## [How to complete this task]
Transcription, pictures excluded: write out the data below exactly.

## [Data segment]
┄┄┄┄┄┄┄┄┄┄

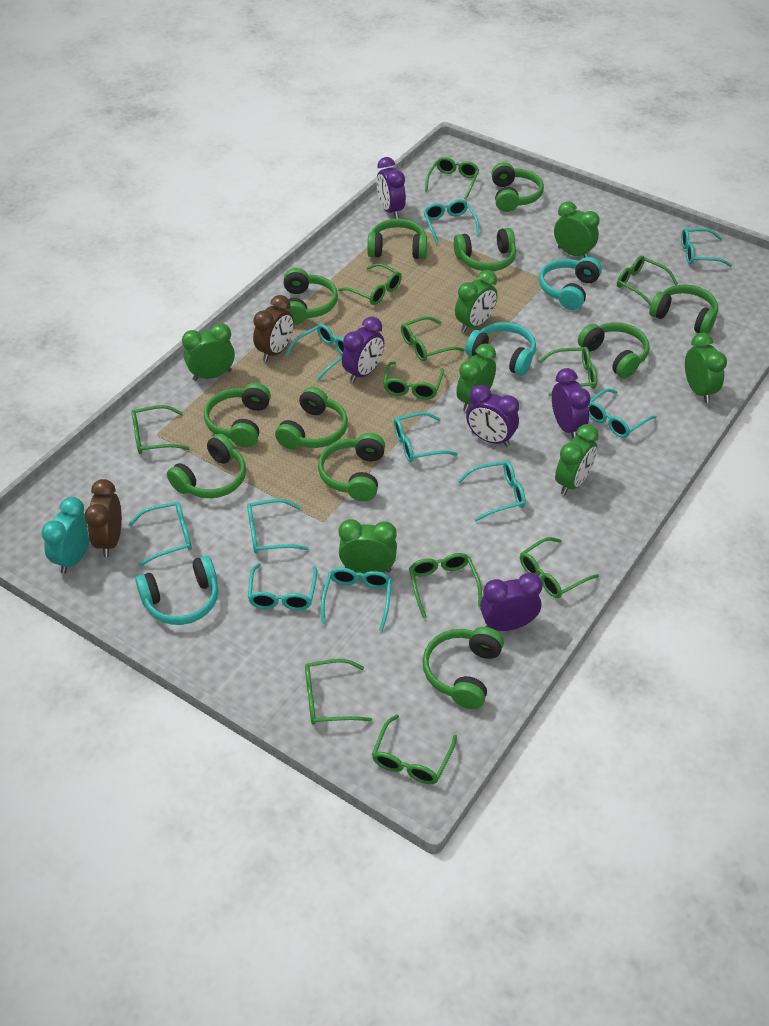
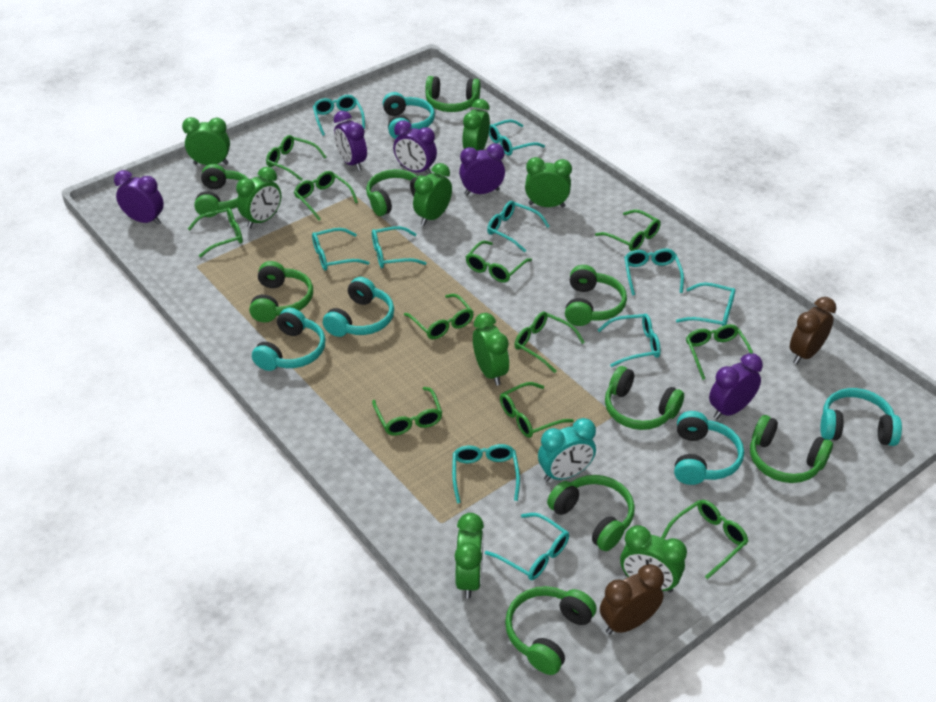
green clock: 7 -> 8
green headphones: 11 -> 9
turquoise headphones: 3 -> 5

┄┄┄┄┄┄┄┄┄┄

## [Completed task]
green clock: 7 -> 8
green headphones: 11 -> 9
turquoise headphones: 3 -> 5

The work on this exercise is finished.